*What the task asks*
This exercise calls for retyping every line below exactly, with the images omitted.

==== Raw data

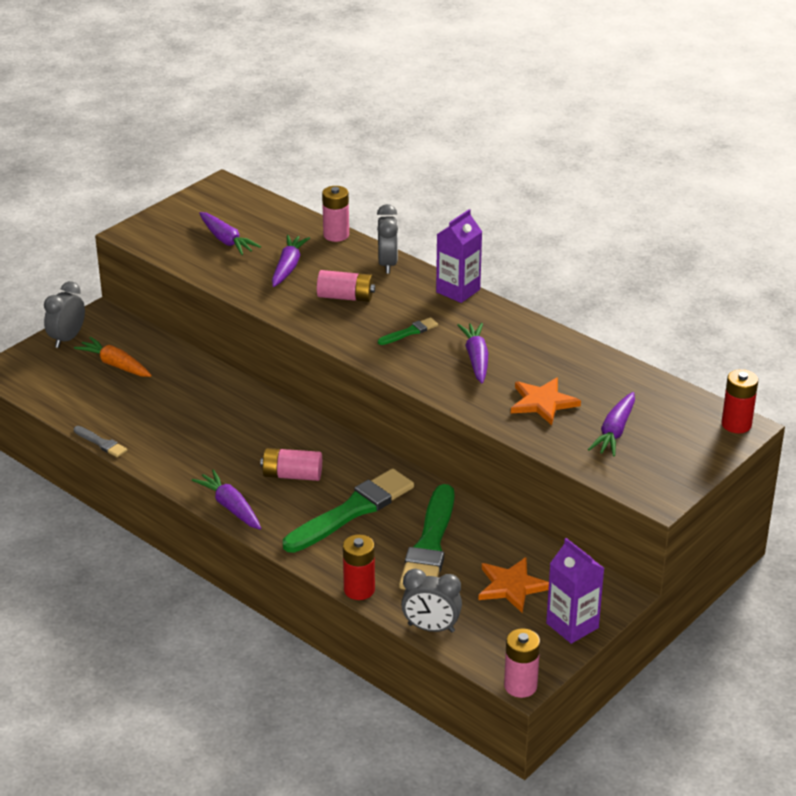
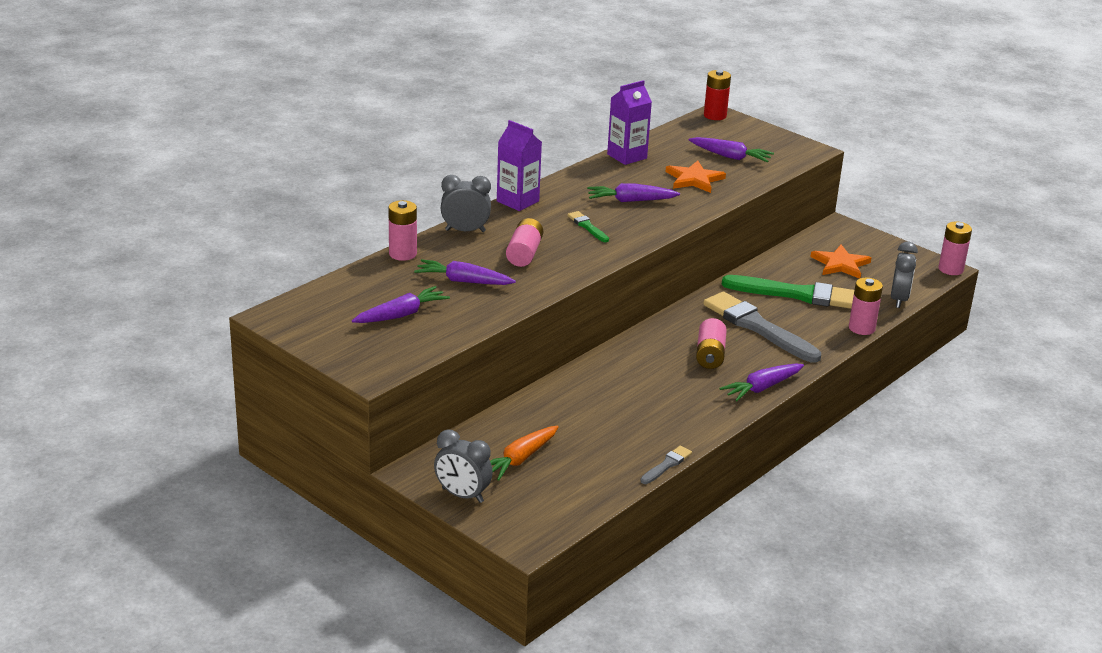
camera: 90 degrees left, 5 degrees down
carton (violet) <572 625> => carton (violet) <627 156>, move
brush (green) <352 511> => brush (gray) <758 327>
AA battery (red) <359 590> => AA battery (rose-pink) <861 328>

========

*Answer for this exercise*
camera: 90 degrees left, 5 degrees down
carton (violet) <572 625> => carton (violet) <627 156>, move
brush (green) <352 511> => brush (gray) <758 327>
AA battery (red) <359 590> => AA battery (rose-pink) <861 328>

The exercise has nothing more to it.